Copy the lines below word for word, skipping any image.

**Source information:**
[Start of Attachment]

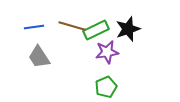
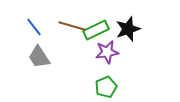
blue line: rotated 60 degrees clockwise
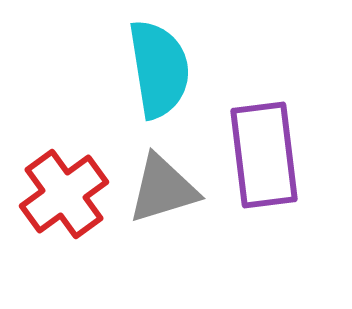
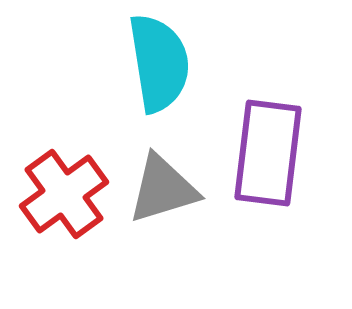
cyan semicircle: moved 6 px up
purple rectangle: moved 4 px right, 2 px up; rotated 14 degrees clockwise
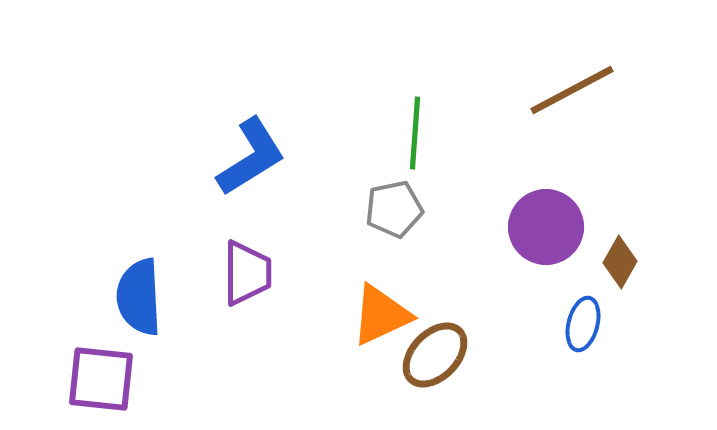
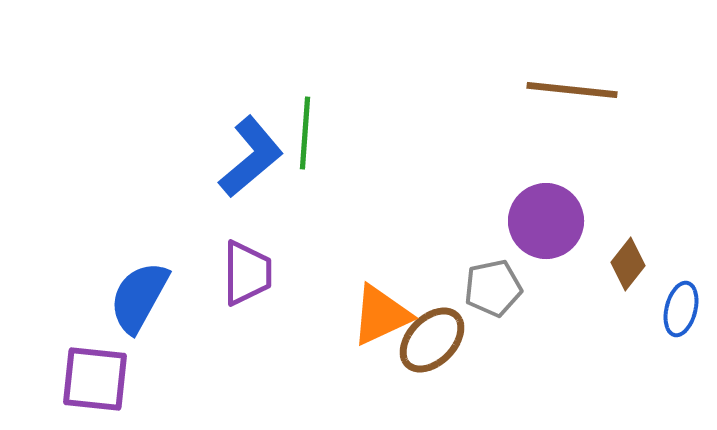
brown line: rotated 34 degrees clockwise
green line: moved 110 px left
blue L-shape: rotated 8 degrees counterclockwise
gray pentagon: moved 99 px right, 79 px down
purple circle: moved 6 px up
brown diamond: moved 8 px right, 2 px down; rotated 9 degrees clockwise
blue semicircle: rotated 32 degrees clockwise
blue ellipse: moved 98 px right, 15 px up
brown ellipse: moved 3 px left, 15 px up
purple square: moved 6 px left
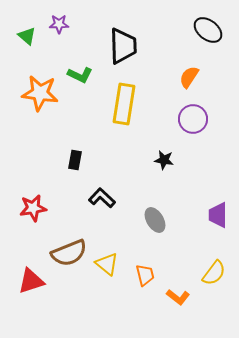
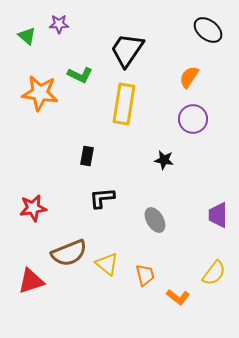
black trapezoid: moved 4 px right, 4 px down; rotated 144 degrees counterclockwise
black rectangle: moved 12 px right, 4 px up
black L-shape: rotated 48 degrees counterclockwise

[End of Attachment]

**Task solution:**
blue line: rotated 60 degrees clockwise
cyan semicircle: moved 6 px up
purple rectangle: moved 4 px right, 2 px up; rotated 14 degrees clockwise
brown line: rotated 34 degrees clockwise
green line: moved 110 px left
blue L-shape: rotated 8 degrees counterclockwise
gray pentagon: moved 99 px right, 79 px down
purple circle: moved 6 px up
brown diamond: moved 8 px right, 2 px down; rotated 9 degrees clockwise
blue semicircle: rotated 32 degrees clockwise
blue ellipse: moved 98 px right, 15 px up
brown ellipse: moved 3 px left, 15 px up
purple square: moved 6 px left
black trapezoid: moved 4 px right, 4 px down; rotated 144 degrees counterclockwise
black rectangle: moved 12 px right, 4 px up
black L-shape: rotated 48 degrees counterclockwise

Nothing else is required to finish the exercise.